Return each of the following lines word for word, leaving nothing out and changing nothing.

===

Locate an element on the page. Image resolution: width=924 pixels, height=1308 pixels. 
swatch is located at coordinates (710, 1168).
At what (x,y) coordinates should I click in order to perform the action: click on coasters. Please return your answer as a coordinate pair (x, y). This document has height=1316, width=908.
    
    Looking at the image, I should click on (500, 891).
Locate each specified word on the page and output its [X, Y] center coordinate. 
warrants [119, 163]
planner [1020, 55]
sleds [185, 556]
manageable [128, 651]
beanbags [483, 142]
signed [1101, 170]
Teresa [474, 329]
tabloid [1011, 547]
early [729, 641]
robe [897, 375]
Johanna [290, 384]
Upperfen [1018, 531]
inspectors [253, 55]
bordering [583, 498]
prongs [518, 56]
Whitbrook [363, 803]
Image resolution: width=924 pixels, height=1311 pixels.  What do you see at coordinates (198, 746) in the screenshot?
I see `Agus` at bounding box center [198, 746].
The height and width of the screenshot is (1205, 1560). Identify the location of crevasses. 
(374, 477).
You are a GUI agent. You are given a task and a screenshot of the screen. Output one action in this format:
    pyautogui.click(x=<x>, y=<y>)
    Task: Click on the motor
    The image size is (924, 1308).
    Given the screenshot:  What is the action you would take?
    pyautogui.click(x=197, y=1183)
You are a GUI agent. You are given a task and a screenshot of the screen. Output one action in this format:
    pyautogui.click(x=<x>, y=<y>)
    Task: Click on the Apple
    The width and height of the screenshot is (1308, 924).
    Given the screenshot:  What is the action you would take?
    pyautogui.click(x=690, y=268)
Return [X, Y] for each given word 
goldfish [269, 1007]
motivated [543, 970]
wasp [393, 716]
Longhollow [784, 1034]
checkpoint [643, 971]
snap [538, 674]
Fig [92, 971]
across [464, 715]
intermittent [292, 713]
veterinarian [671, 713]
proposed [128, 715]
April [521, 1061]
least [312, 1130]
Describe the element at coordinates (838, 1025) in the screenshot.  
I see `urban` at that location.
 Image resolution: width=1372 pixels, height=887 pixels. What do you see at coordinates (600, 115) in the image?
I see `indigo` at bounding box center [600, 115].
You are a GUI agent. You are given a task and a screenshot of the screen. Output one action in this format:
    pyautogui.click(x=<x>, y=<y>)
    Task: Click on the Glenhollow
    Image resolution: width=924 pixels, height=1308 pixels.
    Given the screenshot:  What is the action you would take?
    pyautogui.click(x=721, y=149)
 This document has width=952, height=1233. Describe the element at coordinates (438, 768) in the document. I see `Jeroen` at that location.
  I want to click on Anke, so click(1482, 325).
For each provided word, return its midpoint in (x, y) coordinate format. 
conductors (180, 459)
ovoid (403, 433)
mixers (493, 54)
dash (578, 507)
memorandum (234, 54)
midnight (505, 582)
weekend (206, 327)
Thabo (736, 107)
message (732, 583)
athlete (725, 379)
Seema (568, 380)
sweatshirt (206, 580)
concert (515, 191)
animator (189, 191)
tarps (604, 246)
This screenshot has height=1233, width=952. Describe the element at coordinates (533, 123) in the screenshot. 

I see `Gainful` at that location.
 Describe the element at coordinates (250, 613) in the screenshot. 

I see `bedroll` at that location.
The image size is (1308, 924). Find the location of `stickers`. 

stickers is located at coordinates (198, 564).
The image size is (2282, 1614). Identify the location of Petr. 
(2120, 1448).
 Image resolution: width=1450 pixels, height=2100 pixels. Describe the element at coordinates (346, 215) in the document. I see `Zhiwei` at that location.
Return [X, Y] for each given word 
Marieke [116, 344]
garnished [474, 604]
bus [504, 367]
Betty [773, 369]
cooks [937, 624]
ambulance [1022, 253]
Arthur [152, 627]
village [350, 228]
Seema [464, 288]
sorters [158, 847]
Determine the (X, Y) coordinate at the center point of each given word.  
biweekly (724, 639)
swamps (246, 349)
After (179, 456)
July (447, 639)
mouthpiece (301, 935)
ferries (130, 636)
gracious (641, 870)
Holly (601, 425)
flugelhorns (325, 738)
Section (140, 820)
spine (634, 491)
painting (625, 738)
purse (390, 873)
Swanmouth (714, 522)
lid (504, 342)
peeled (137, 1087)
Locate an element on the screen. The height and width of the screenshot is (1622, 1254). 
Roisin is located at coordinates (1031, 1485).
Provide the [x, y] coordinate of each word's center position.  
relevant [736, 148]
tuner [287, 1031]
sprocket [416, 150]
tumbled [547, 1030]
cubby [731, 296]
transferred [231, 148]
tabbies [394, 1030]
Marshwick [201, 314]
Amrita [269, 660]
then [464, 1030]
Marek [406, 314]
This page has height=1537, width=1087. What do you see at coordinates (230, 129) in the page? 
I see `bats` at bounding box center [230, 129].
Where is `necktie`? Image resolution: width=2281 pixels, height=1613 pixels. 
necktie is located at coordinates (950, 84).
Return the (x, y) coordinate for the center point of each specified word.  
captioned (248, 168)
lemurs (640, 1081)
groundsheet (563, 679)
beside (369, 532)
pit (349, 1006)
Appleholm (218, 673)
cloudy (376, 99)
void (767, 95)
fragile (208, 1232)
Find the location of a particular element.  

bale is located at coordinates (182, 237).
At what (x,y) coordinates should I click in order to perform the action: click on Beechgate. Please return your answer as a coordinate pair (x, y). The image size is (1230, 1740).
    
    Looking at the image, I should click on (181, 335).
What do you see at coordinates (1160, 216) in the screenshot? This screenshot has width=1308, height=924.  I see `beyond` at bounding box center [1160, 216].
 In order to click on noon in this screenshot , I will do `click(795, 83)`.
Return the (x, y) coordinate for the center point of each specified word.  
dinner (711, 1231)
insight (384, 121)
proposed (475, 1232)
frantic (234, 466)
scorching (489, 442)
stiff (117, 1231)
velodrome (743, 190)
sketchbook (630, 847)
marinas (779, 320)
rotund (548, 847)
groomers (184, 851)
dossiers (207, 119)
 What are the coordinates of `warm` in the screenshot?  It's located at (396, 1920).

===

Correct answer
Locate an element on the page. Image resolution: width=924 pixels, height=1308 pixels. 
swatch is located at coordinates (710, 1168).
At what (x,y) coordinates should I click in order to perform the action: click on coasters. Please return your answer as a coordinate pair (x, y). This document has height=1316, width=908.
    
    Looking at the image, I should click on (500, 891).
Locate each specified word on the page and output its [X, Y] center coordinate. 
warrants [119, 163]
planner [1020, 55]
sleds [185, 556]
manageable [128, 651]
beanbags [483, 142]
signed [1101, 170]
Teresa [474, 329]
tabloid [1011, 547]
early [729, 641]
robe [897, 375]
Johanna [290, 384]
Upperfen [1018, 531]
inspectors [253, 55]
bordering [583, 498]
prongs [518, 56]
Whitbrook [363, 803]
Image resolution: width=924 pixels, height=1311 pixels.  What do you see at coordinates (198, 746) in the screenshot?
I see `Agus` at bounding box center [198, 746].
The height and width of the screenshot is (1205, 1560). Identify the location of crevasses. 
(374, 477).
You are a GUI agent. You are given a task and a screenshot of the screen. Output one action in this format:
    pyautogui.click(x=<x>, y=<y>)
    Task: Click on the motor
    The image size is (924, 1308).
    Given the screenshot:  What is the action you would take?
    pyautogui.click(x=197, y=1183)
You are a GUI agent. You are given a task and a screenshot of the screen. Output one action in this format:
    pyautogui.click(x=<x>, y=<y>)
    Task: Click on the Apple
    The width and height of the screenshot is (1308, 924).
    Given the screenshot:  What is the action you would take?
    pyautogui.click(x=690, y=268)
Return [X, Y] for each given word 
goldfish [269, 1007]
motivated [543, 970]
wasp [393, 716]
Longhollow [784, 1034]
checkpoint [643, 971]
snap [538, 674]
Fig [92, 971]
across [464, 715]
intermittent [292, 713]
veterinarian [671, 713]
proposed [128, 715]
April [521, 1061]
least [312, 1130]
Describe the element at coordinates (838, 1025) in the screenshot.  
I see `urban` at that location.
 Image resolution: width=1372 pixels, height=887 pixels. What do you see at coordinates (600, 115) in the image?
I see `indigo` at bounding box center [600, 115].
You are a GUI agent. You are given a task and a screenshot of the screen. Output one action in this format:
    pyautogui.click(x=<x>, y=<y>)
    Task: Click on the Glenhollow
    Image resolution: width=924 pixels, height=1308 pixels.
    Given the screenshot:  What is the action you would take?
    pyautogui.click(x=721, y=149)
 This document has width=952, height=1233. Describe the element at coordinates (438, 768) in the document. I see `Jeroen` at that location.
  I want to click on Anke, so click(1482, 325).
For each provided word, return its midpoint in (x, y) coordinate format. 
conductors (180, 459)
ovoid (403, 433)
mixers (493, 54)
dash (578, 507)
memorandum (234, 54)
midnight (505, 582)
weekend (206, 327)
Thabo (736, 107)
message (732, 583)
athlete (725, 379)
Seema (568, 380)
sweatshirt (206, 580)
concert (515, 191)
animator (189, 191)
tarps (604, 246)
This screenshot has height=1233, width=952. Describe the element at coordinates (533, 123) in the screenshot. 

I see `Gainful` at that location.
 Describe the element at coordinates (250, 613) in the screenshot. 

I see `bedroll` at that location.
The image size is (1308, 924). Find the location of `stickers`. 

stickers is located at coordinates (198, 564).
The image size is (2282, 1614). Identify the location of Petr. 
(2120, 1448).
 Image resolution: width=1450 pixels, height=2100 pixels. Describe the element at coordinates (346, 215) in the document. I see `Zhiwei` at that location.
Return [X, Y] for each given word 
Marieke [116, 344]
garnished [474, 604]
bus [504, 367]
Betty [773, 369]
cooks [937, 624]
ambulance [1022, 253]
Arthur [152, 627]
village [350, 228]
Seema [464, 288]
sorters [158, 847]
Determine the (X, Y) coordinate at the center point of each given word.  
biweekly (724, 639)
swamps (246, 349)
After (179, 456)
July (447, 639)
mouthpiece (301, 935)
ferries (130, 636)
gracious (641, 870)
Holly (601, 425)
flugelhorns (325, 738)
Section (140, 820)
spine (634, 491)
painting (625, 738)
purse (390, 873)
Swanmouth (714, 522)
lid (504, 342)
peeled (137, 1087)
Locate an element on the screen. The height and width of the screenshot is (1622, 1254). 
Roisin is located at coordinates (1031, 1485).
Provide the [x, y] coordinate of each word's center position.  
relevant [736, 148]
tuner [287, 1031]
sprocket [416, 150]
tumbled [547, 1030]
cubby [731, 296]
transferred [231, 148]
tabbies [394, 1030]
Marshwick [201, 314]
Amrita [269, 660]
then [464, 1030]
Marek [406, 314]
This page has height=1537, width=1087. What do you see at coordinates (230, 129) in the page? 
I see `bats` at bounding box center [230, 129].
Where is `necktie`? Image resolution: width=2281 pixels, height=1613 pixels. 
necktie is located at coordinates (950, 84).
Return the (x, y) coordinate for the center point of each specified word.  
captioned (248, 168)
lemurs (640, 1081)
groundsheet (563, 679)
beside (369, 532)
pit (349, 1006)
Appleholm (218, 673)
cloudy (376, 99)
void (767, 95)
fragile (208, 1232)
Find the location of a particular element.  

bale is located at coordinates (182, 237).
At what (x,y) coordinates should I click in order to perform the action: click on Beechgate. Please return your answer as a coordinate pair (x, y). The image size is (1230, 1740).
    
    Looking at the image, I should click on (181, 335).
What do you see at coordinates (1160, 216) in the screenshot? This screenshot has width=1308, height=924.  I see `beyond` at bounding box center [1160, 216].
 In order to click on noon in this screenshot , I will do `click(795, 83)`.
Return the (x, y) coordinate for the center point of each specified word.  
dinner (711, 1231)
insight (384, 121)
proposed (475, 1232)
frantic (234, 466)
scorching (489, 442)
stiff (117, 1231)
velodrome (743, 190)
sketchbook (630, 847)
marinas (779, 320)
rotund (548, 847)
groomers (184, 851)
dossiers (207, 119)
 What are the coordinates of `warm` in the screenshot?  It's located at (396, 1920).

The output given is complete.